--- Given records ---

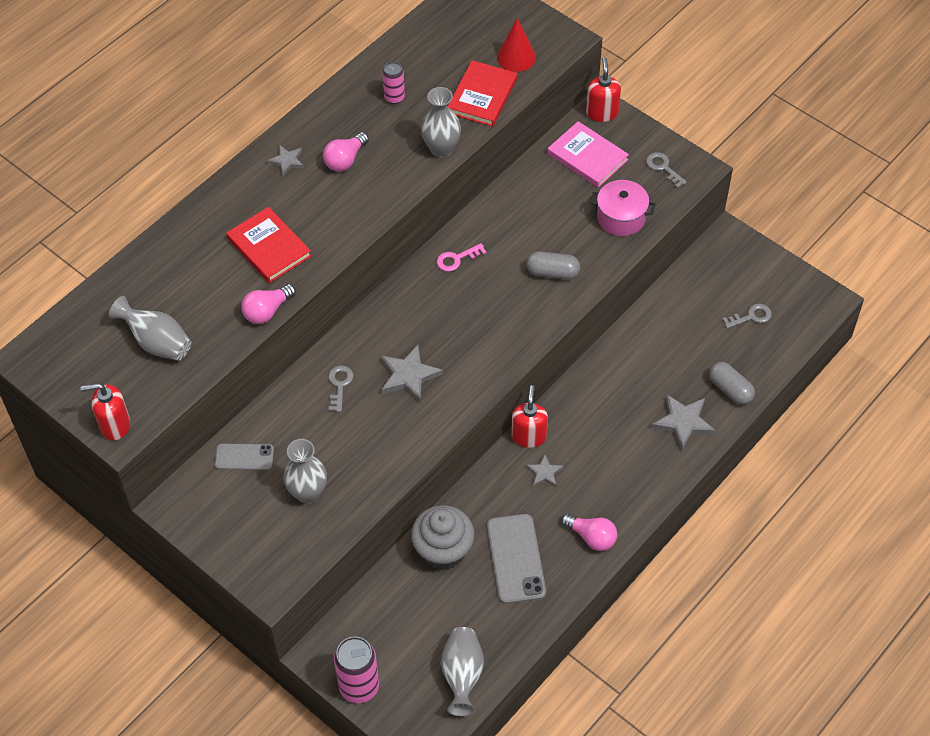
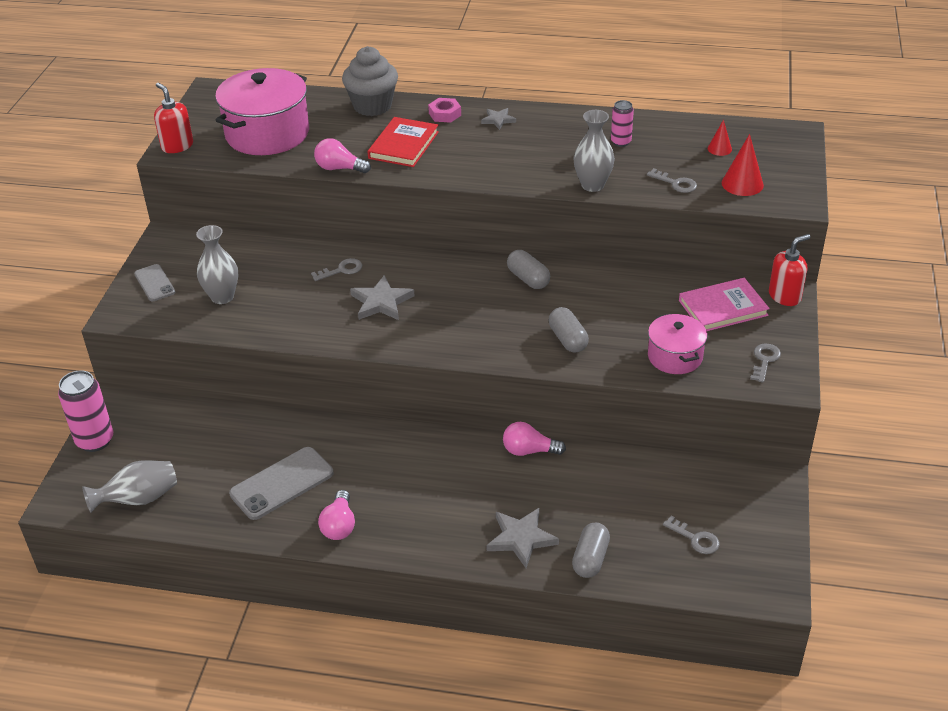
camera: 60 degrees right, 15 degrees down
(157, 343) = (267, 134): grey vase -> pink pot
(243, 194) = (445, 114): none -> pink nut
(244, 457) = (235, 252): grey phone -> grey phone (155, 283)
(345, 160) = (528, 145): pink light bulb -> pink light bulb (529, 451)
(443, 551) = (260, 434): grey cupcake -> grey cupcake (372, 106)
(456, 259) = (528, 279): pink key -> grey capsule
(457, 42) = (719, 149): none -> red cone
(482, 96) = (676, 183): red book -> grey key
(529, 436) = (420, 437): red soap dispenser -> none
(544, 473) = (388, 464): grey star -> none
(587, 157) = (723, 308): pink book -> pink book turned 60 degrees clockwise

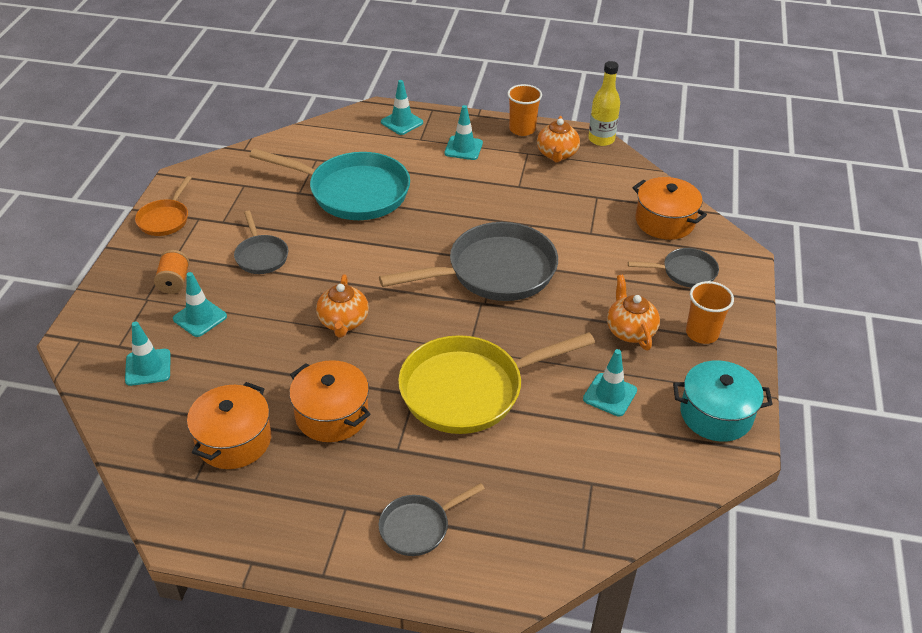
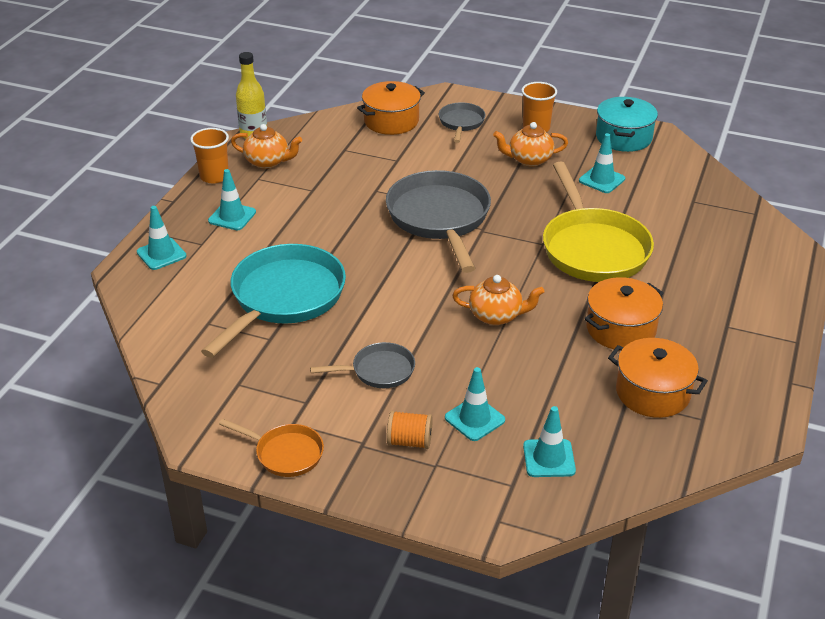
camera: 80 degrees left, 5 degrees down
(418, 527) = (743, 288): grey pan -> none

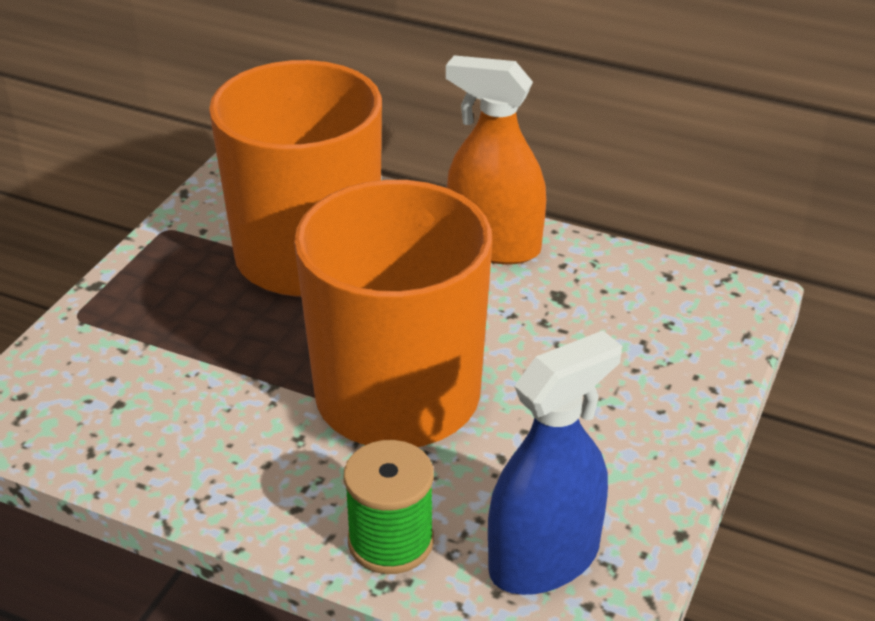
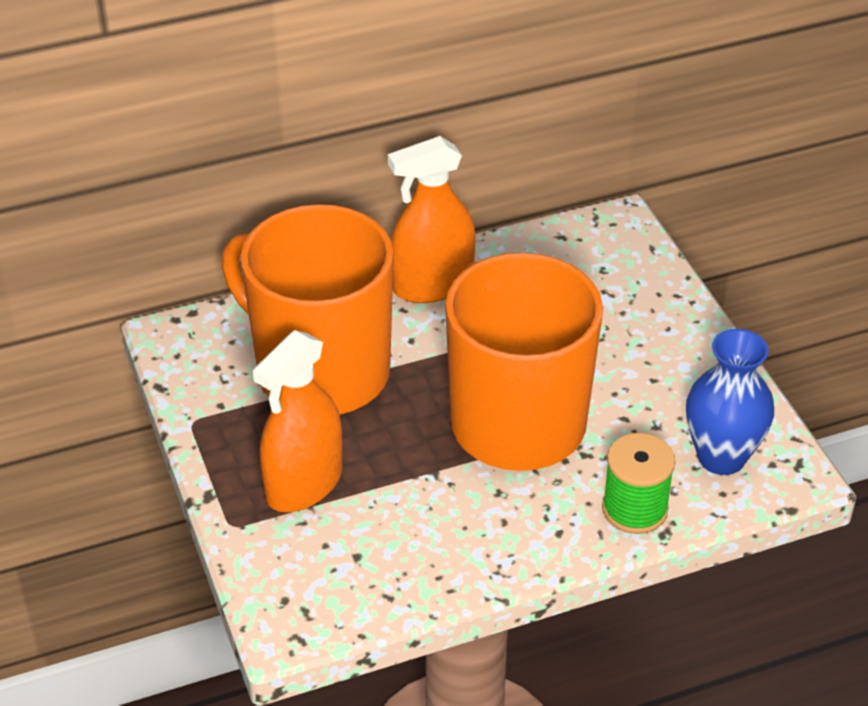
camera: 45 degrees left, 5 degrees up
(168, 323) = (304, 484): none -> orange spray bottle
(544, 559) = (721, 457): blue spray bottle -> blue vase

---

**What to work on:**
Set down exactly, and only, the lines from the one containing "(456, 259) = (528, 279): pink" through the last line of the entries. Pictures do not belong in the copy.

**Exercise result:**
(456, 259) = (528, 279): pink key -> grey capsule
(457, 42) = (719, 149): none -> red cone
(482, 96) = (676, 183): red book -> grey key
(529, 436) = (420, 437): red soap dispenser -> none
(544, 473) = (388, 464): grey star -> none
(587, 157) = (723, 308): pink book -> pink book turned 60 degrees clockwise

camera: 80 degrees left, 5 degrees down
(418, 527) = (743, 288): grey pan -> none

camera: 45 degrees left, 5 degrees up
(168, 323) = (304, 484): none -> orange spray bottle
(544, 559) = (721, 457): blue spray bottle -> blue vase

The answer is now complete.